**YOUR OBJECTIVE**.
Among the lines of the records below, count those with the word "duck". Reply with that number alone.

------ RAW DATA ------

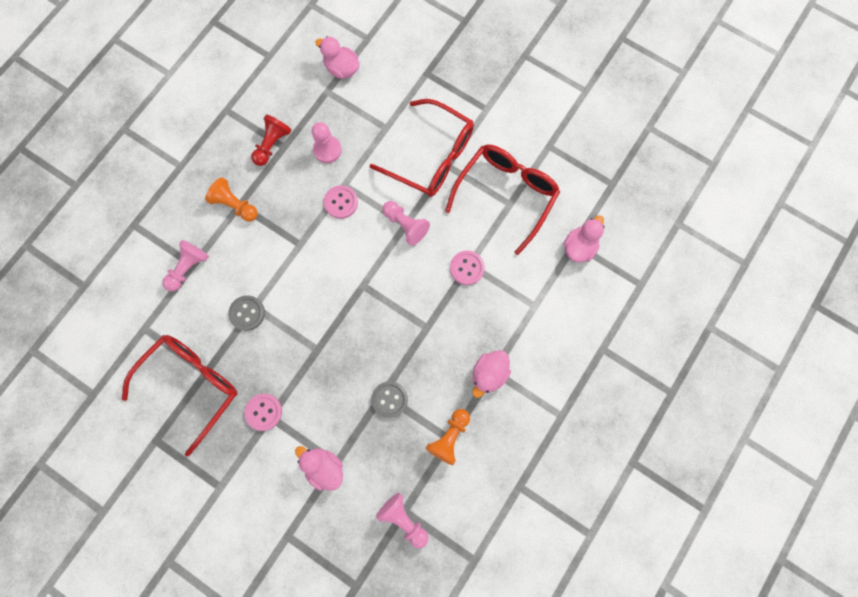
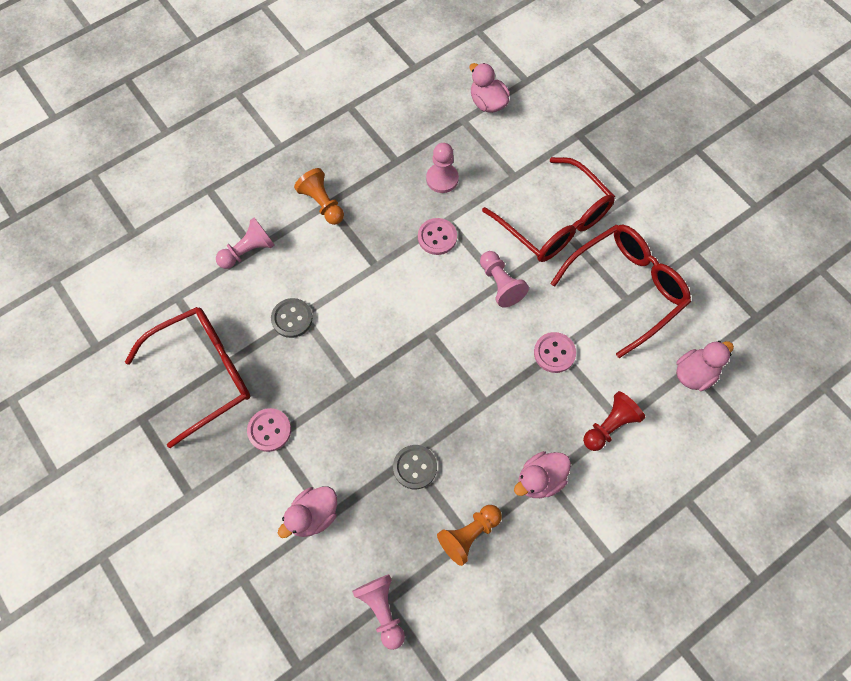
camera: 20 degrees right, 10 degrees down
red pawn [251,114,292,166] -> red pawn moved to [583,391,645,451]
pink duck [295,446,343,491] -> pink duck turned 105 degrees counterclockwise [278,486,337,538]

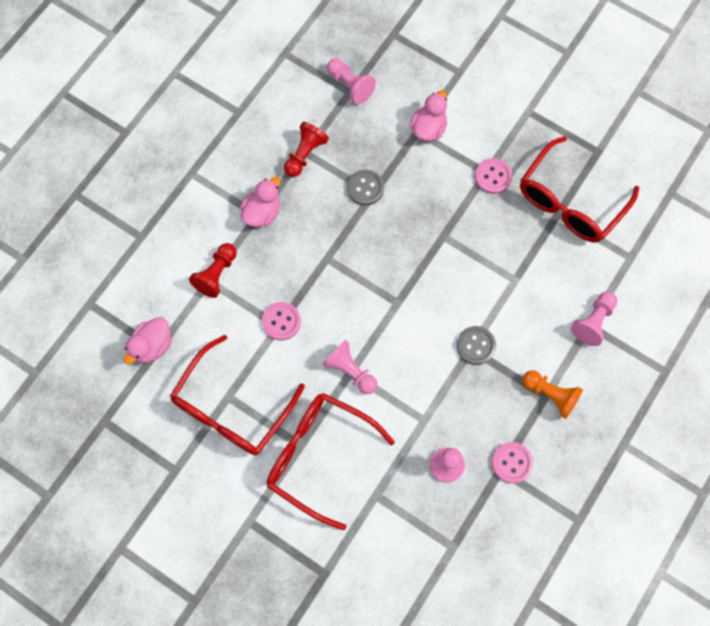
camera: 160 degrees right, 5 degrees up
grey button [271,298,313,338] -> grey button moved to [457,326,496,365]
pink button [418,218,457,255] -> pink button moved to [492,442,533,483]
orange pawn [437,505,502,566] -> red pawn [284,122,329,177]
pink duck [470,63,510,113] -> none

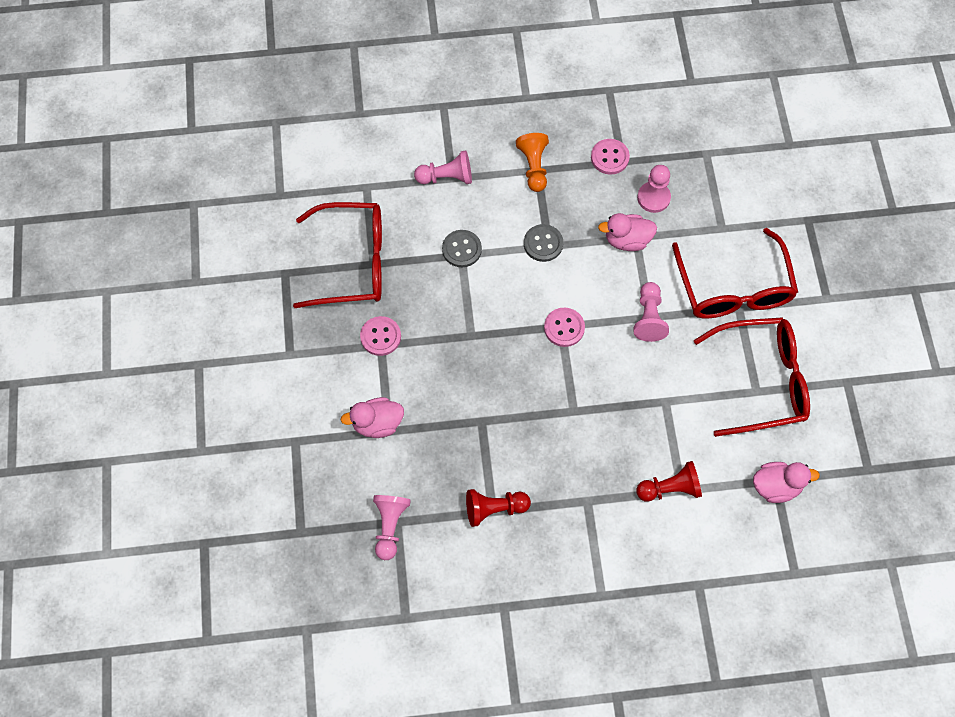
camera: 130 degrees left, 5 degrees down
pink duck [240,177,281,227] -> pink duck moved to [598,213,657,251]
pink button [262,302,301,341] -> pink button moved to [544,308,585,347]
grey button [347,170,384,206] -> grey button moved to [442,230,482,267]

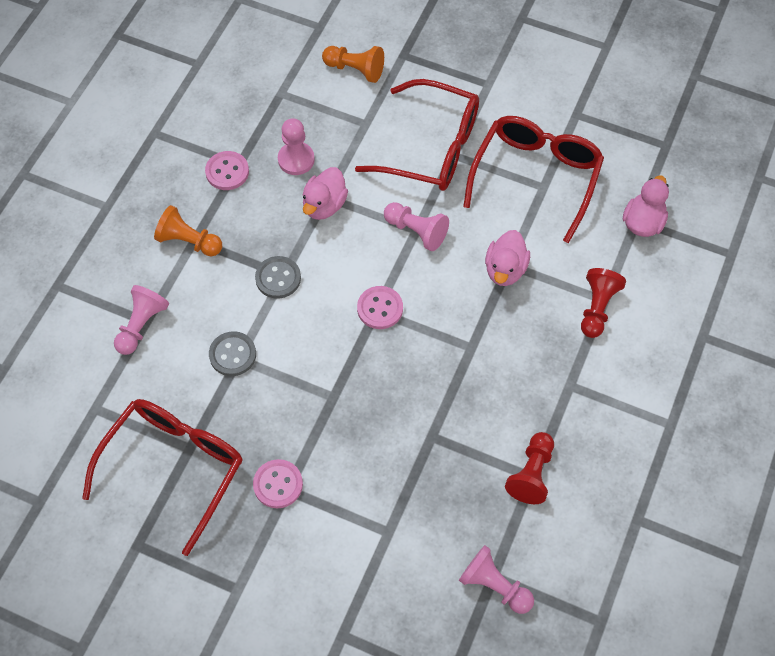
camera: 60 degrees left, 5 degrees down
pink duck [341,397,404,438] -> pink duck moved to [485,230,530,286]
none -> orange pawn [322,46,384,83]

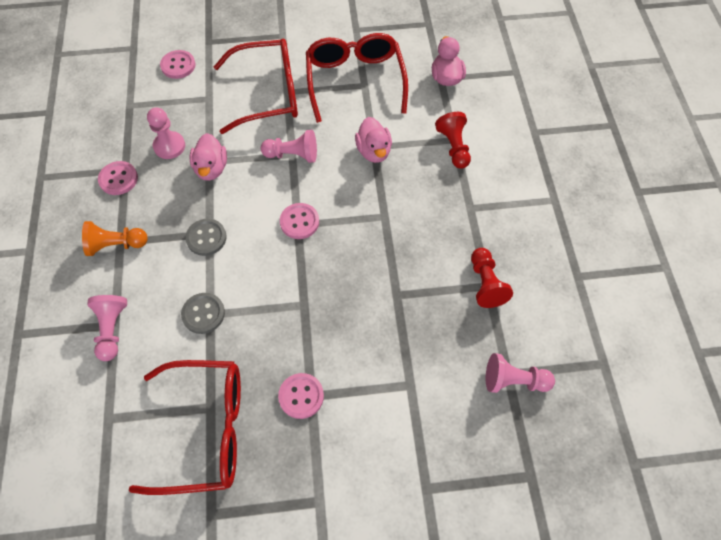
camera: 30 degrees left, 0 degrees up
red glasses [82,399,243,556] -> red glasses turned 90 degrees clockwise [129,360,241,495]
orange pawn [322,46,384,83] -> pink button [160,50,196,79]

------

**ANSWER AREA**.
4